BEGIN Data for this task
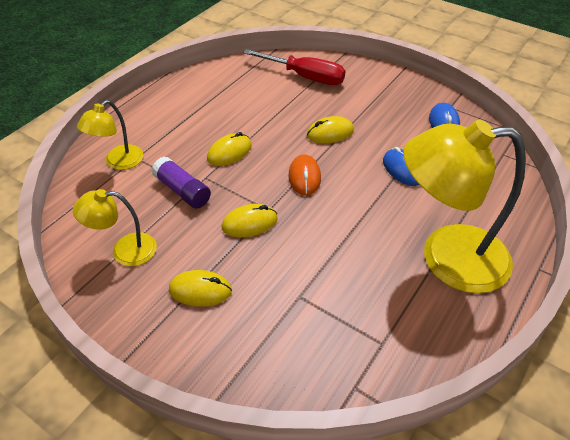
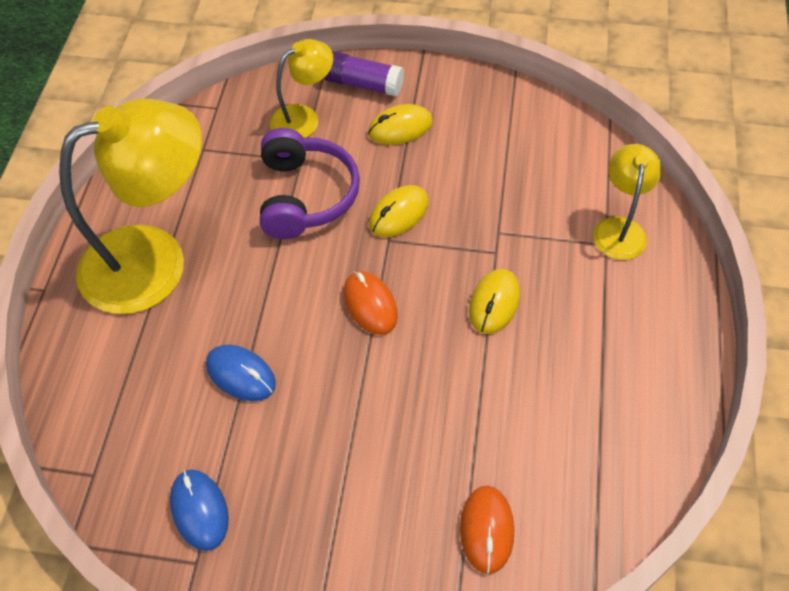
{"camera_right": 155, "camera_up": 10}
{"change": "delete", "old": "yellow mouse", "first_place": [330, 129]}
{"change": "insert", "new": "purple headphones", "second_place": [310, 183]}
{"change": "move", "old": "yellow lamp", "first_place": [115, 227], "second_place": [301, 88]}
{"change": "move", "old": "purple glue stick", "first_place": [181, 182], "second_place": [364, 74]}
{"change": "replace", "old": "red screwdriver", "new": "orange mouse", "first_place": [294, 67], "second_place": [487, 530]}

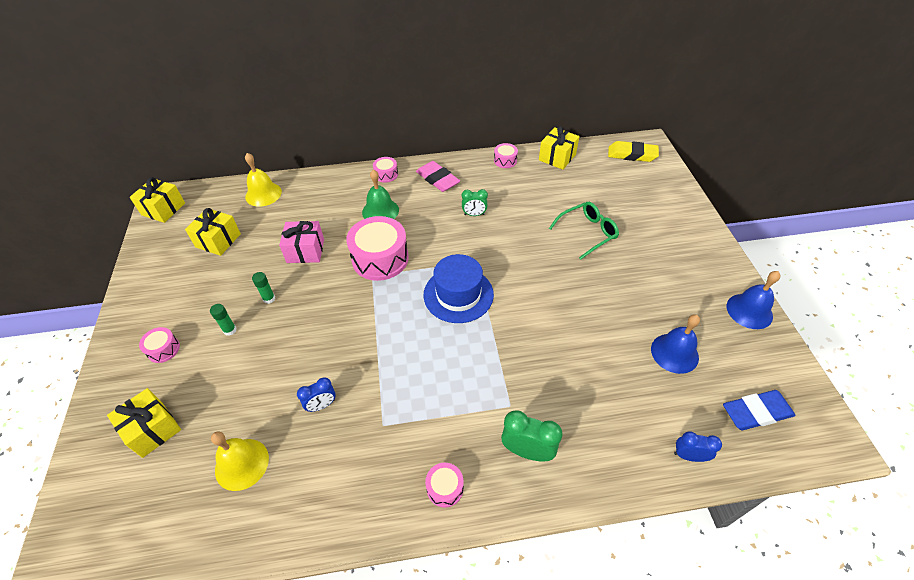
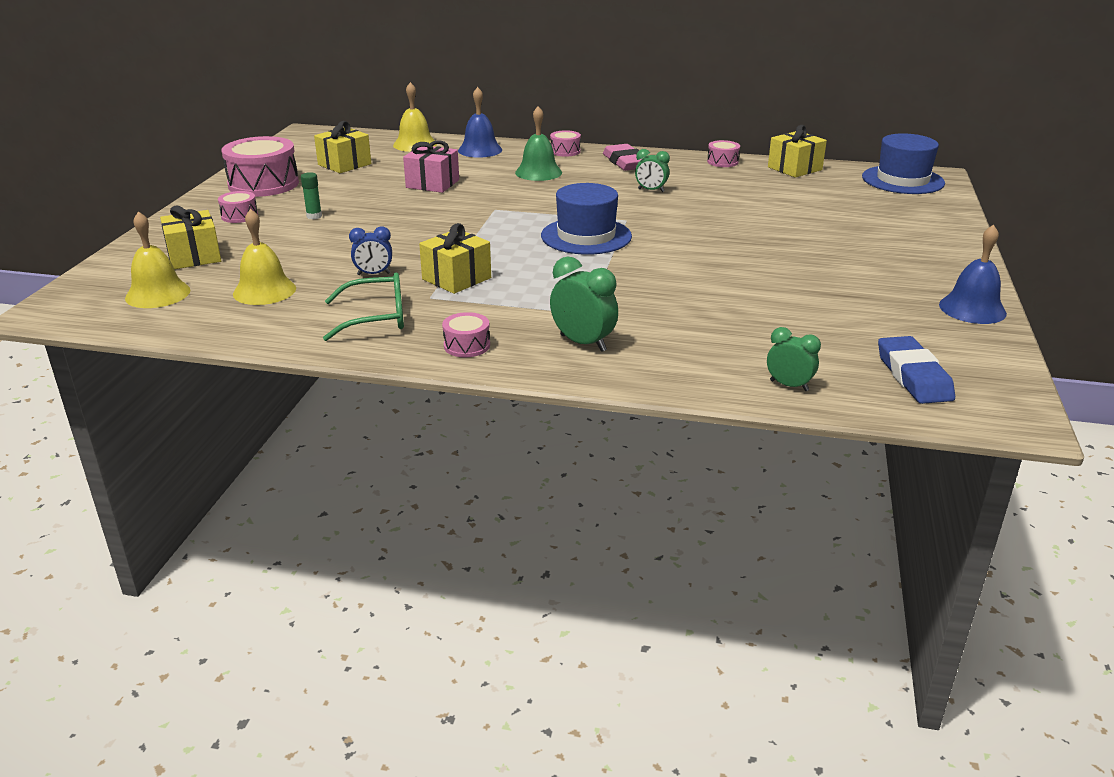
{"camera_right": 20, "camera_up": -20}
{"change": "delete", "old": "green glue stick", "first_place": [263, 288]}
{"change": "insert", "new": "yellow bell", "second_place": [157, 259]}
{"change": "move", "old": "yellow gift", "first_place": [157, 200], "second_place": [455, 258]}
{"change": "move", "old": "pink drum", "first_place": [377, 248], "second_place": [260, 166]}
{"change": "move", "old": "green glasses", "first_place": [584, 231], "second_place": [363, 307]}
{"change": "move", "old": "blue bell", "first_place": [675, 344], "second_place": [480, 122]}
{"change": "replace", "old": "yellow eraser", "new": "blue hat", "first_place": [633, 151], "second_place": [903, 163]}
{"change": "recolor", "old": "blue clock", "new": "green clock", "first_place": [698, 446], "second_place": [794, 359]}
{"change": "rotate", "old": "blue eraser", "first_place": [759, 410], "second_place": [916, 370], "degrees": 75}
END Data for this task
- What you should do
Find the string "delete" in the material above, and report every line where it occurs.

- Expected answer
{"change": "delete", "old": "yellow mouse", "first_place": [330, 129]}
{"change": "delete", "old": "green glue stick", "first_place": [263, 288]}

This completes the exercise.